__YOUR INSTRUCTIONS__: Although the data below contains pictures, output only the lines between those holding "grey plate G7:G8" and "orange round brick G5", inclusive, exactly and without those pictures.

(Data items)
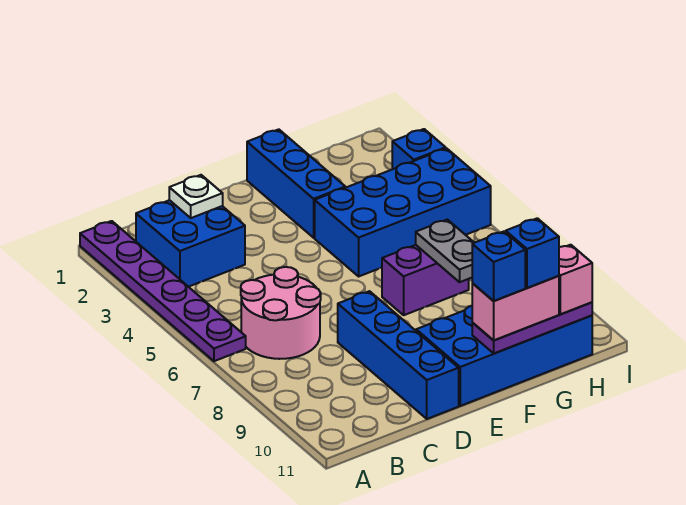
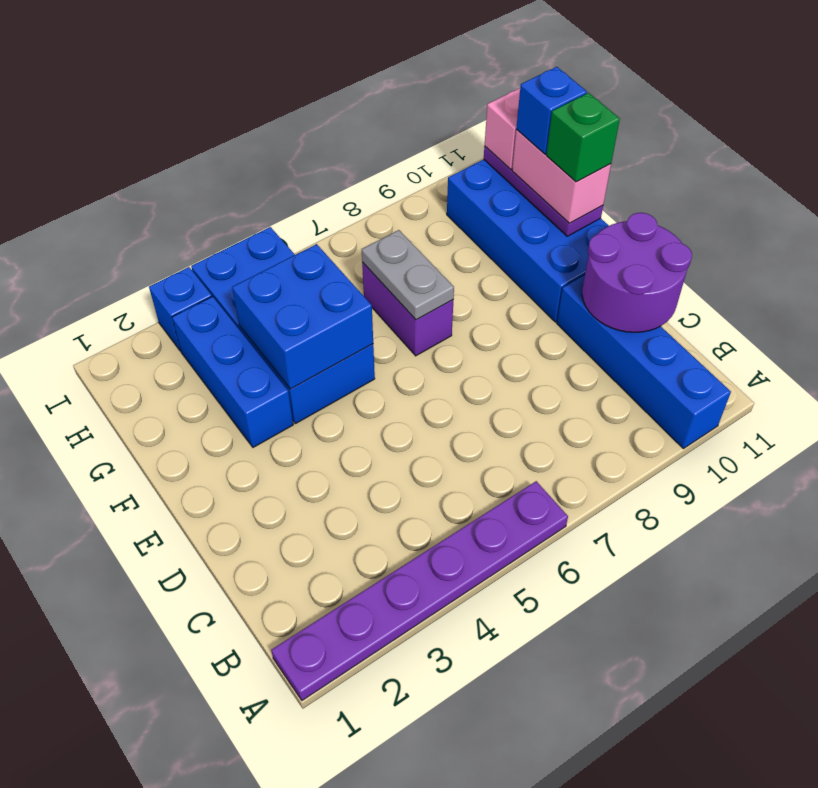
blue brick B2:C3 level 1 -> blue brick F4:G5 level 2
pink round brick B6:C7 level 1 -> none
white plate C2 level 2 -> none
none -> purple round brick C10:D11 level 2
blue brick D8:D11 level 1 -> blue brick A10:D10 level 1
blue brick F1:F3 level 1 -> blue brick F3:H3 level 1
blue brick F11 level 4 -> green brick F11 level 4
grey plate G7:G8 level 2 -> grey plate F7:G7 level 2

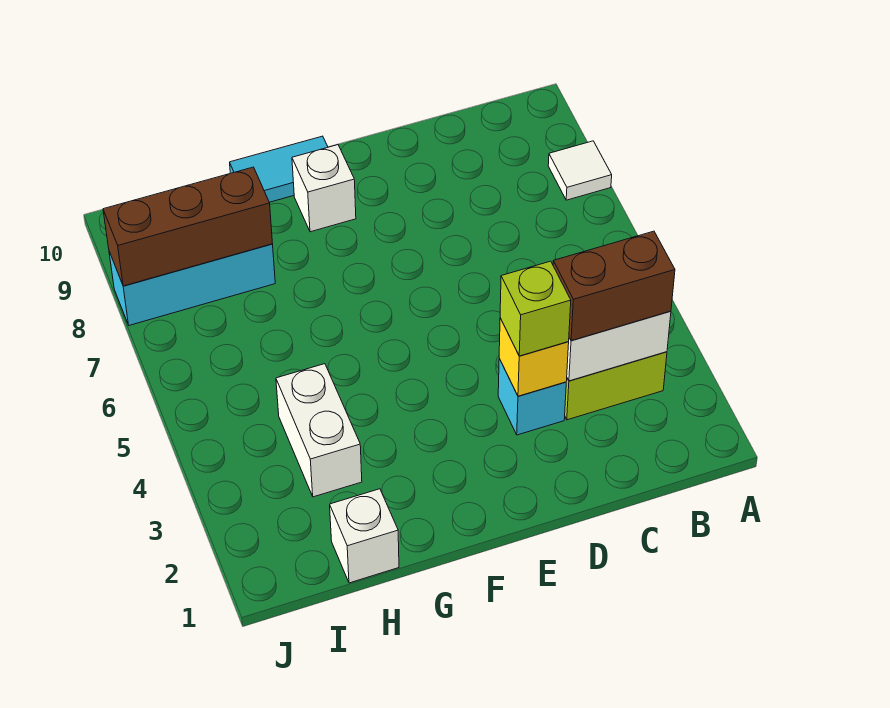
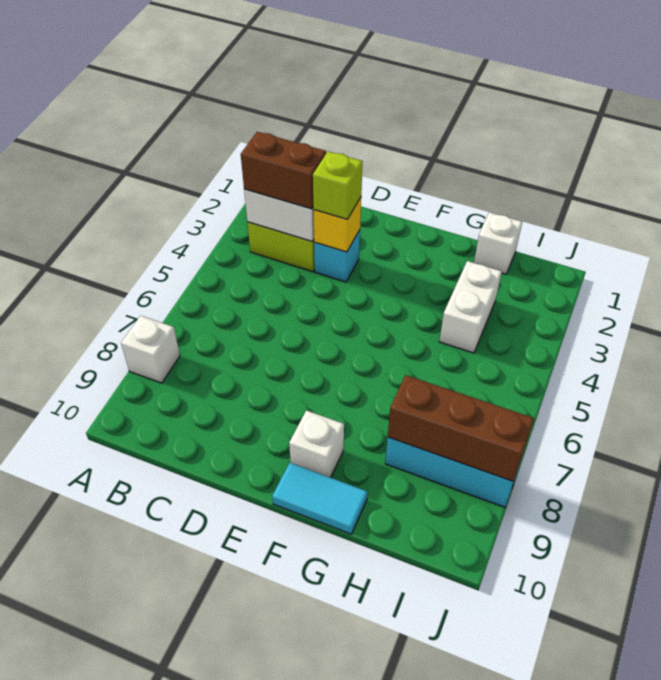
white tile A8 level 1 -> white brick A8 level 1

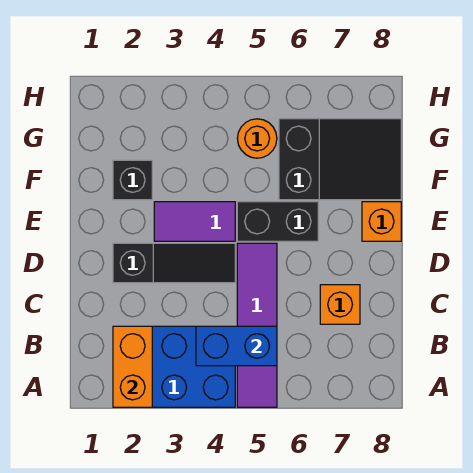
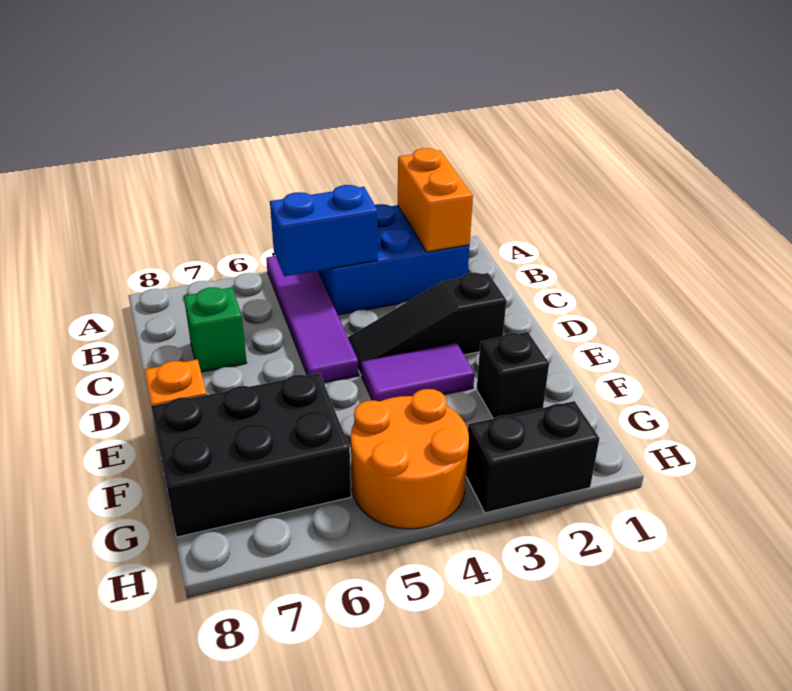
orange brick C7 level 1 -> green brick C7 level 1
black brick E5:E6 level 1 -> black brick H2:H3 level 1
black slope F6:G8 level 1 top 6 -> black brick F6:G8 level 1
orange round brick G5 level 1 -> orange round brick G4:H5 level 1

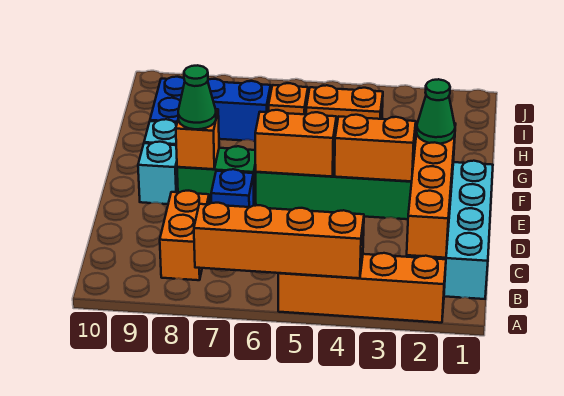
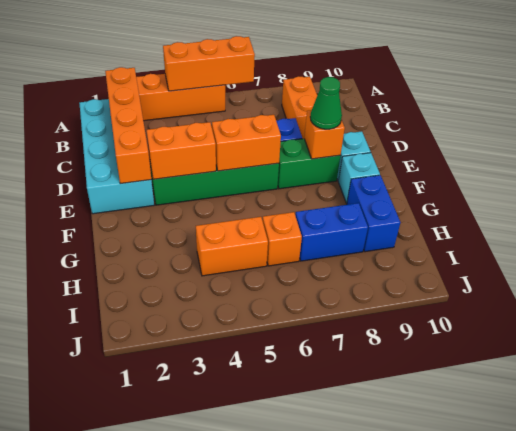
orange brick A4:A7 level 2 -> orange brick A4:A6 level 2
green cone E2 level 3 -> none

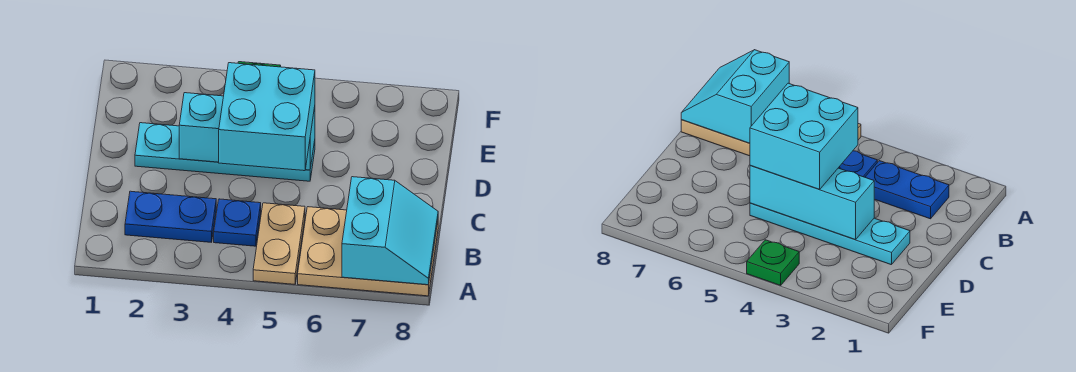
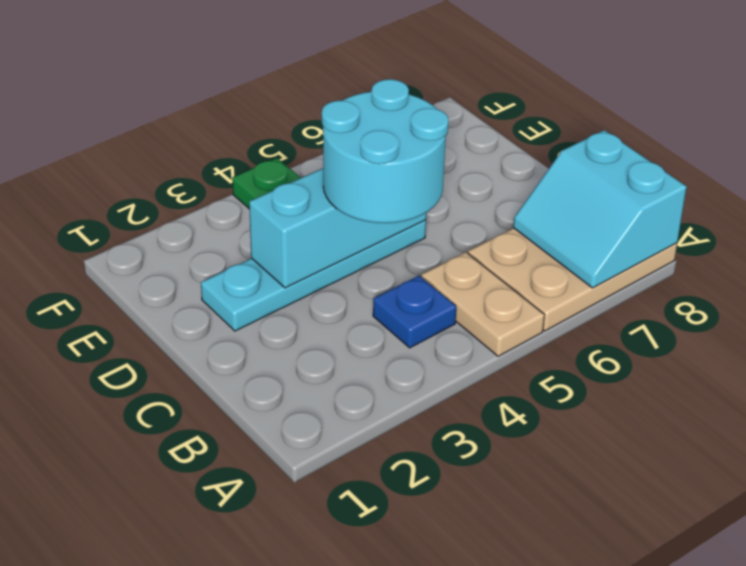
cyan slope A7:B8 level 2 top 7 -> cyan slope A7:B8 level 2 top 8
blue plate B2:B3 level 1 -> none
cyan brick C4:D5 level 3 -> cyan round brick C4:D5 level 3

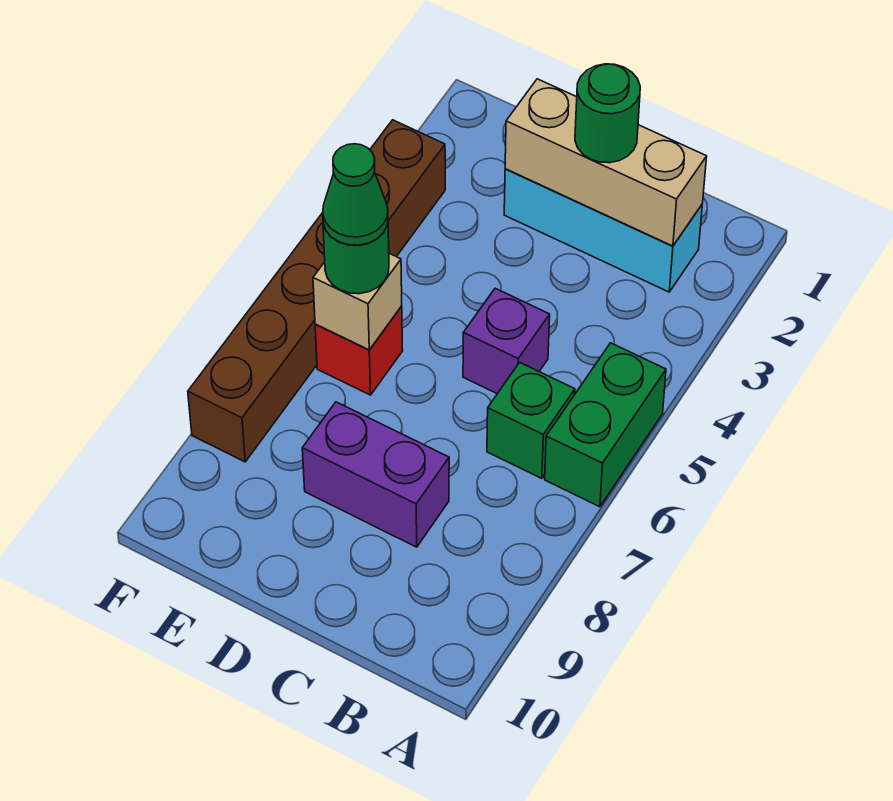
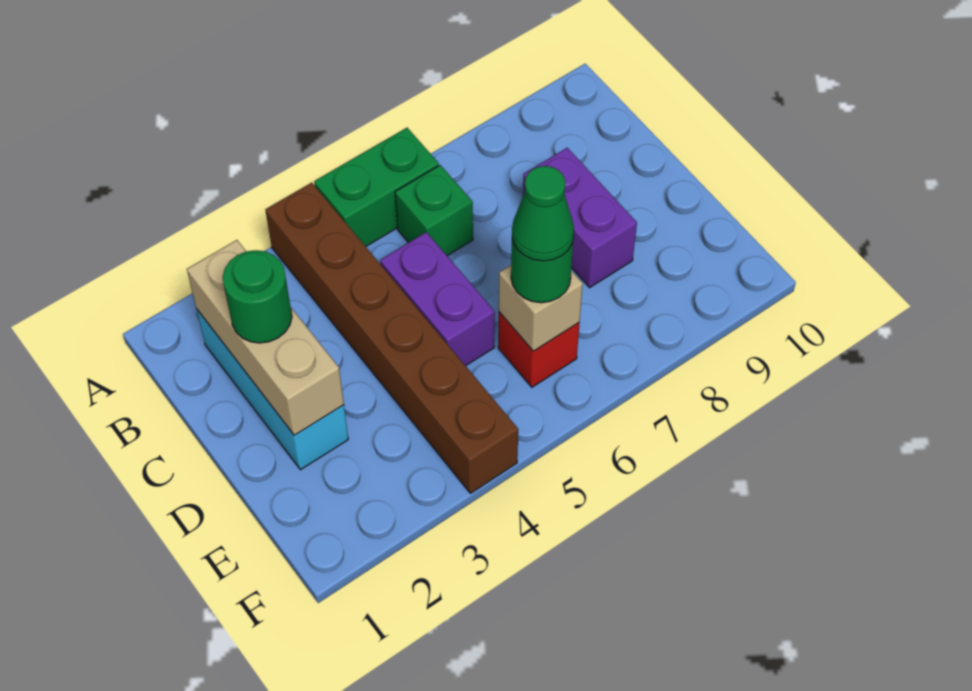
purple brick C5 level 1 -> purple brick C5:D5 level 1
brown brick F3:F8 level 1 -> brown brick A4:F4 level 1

__REPLY__:
grey plate G7:G8 level 2 -> grey plate F7:G7 level 2

white tile A8 level 1 -> white brick A8 level 1

orange brick C7 level 1 -> green brick C7 level 1
black brick E5:E6 level 1 -> black brick H2:H3 level 1
black slope F6:G8 level 1 top 6 -> black brick F6:G8 level 1
orange round brick G5 level 1 -> orange round brick G4:H5 level 1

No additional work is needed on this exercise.